Your answer should consist only of the records, copied exactly, with the images removed.

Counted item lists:
▬▬▬▬▬▬

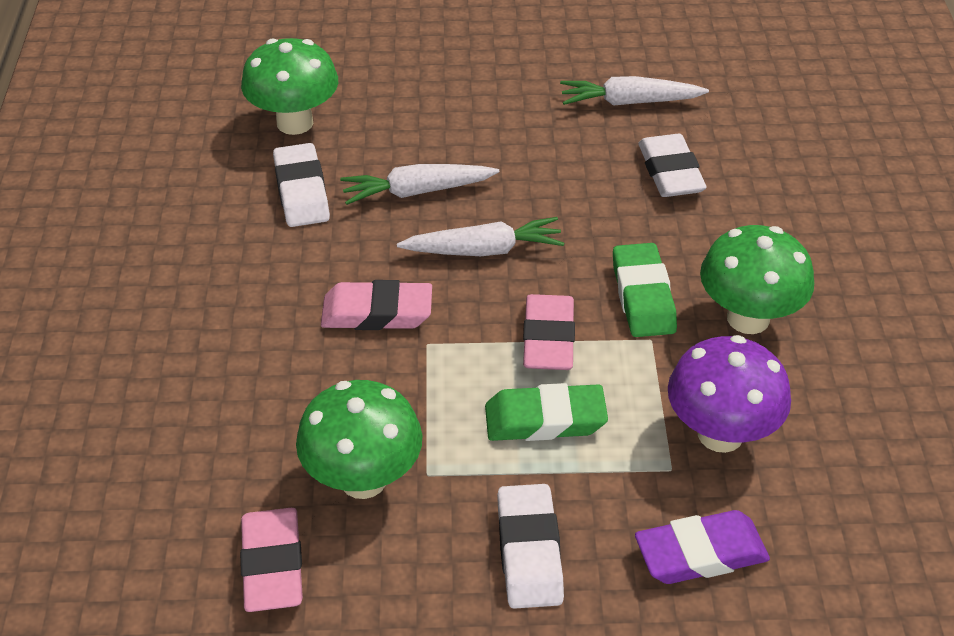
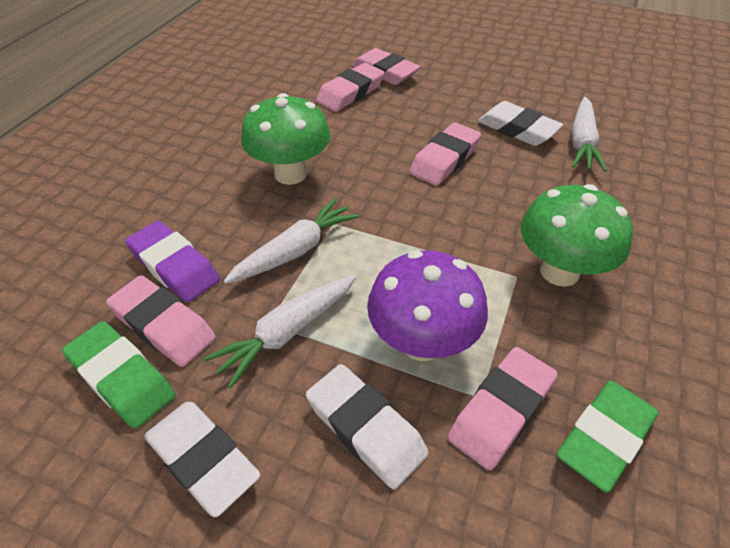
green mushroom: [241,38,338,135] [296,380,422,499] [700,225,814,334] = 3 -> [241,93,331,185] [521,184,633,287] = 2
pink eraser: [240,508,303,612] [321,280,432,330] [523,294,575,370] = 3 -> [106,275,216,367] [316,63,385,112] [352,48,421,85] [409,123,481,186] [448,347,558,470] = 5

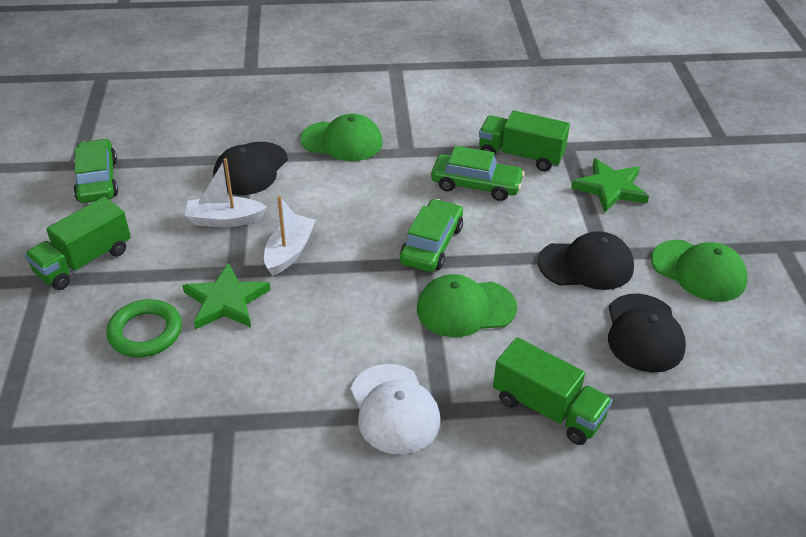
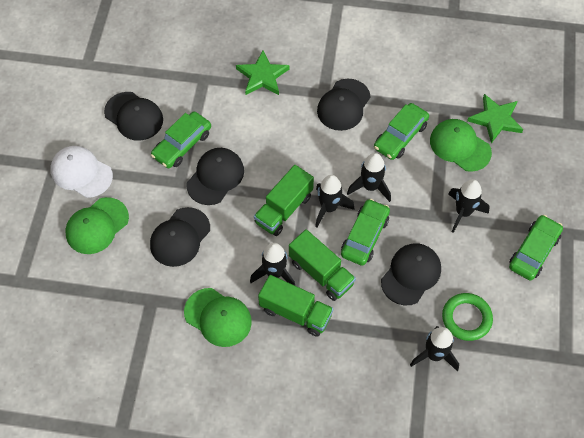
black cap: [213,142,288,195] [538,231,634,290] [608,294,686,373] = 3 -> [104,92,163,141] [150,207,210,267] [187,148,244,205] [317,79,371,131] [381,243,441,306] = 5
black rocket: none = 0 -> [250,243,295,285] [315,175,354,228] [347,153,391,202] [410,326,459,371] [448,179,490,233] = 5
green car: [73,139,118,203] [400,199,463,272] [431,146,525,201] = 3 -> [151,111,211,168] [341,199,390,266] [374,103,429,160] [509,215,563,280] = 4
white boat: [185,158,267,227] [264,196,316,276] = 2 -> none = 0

▬▬▬▬▬▬

Solved exercise
green mushroom: [241,38,338,135] [296,380,422,499] [700,225,814,334] = 3 -> [241,93,331,185] [521,184,633,287] = 2
pink eraser: [240,508,303,612] [321,280,432,330] [523,294,575,370] = 3 -> [106,275,216,367] [316,63,385,112] [352,48,421,85] [409,123,481,186] [448,347,558,470] = 5

black cap: [213,142,288,195] [538,231,634,290] [608,294,686,373] = 3 -> [104,92,163,141] [150,207,210,267] [187,148,244,205] [317,79,371,131] [381,243,441,306] = 5
black rocket: none = 0 -> [250,243,295,285] [315,175,354,228] [347,153,391,202] [410,326,459,371] [448,179,490,233] = 5
green car: [73,139,118,203] [400,199,463,272] [431,146,525,201] = 3 -> [151,111,211,168] [341,199,390,266] [374,103,429,160] [509,215,563,280] = 4
white boat: [185,158,267,227] [264,196,316,276] = 2 -> none = 0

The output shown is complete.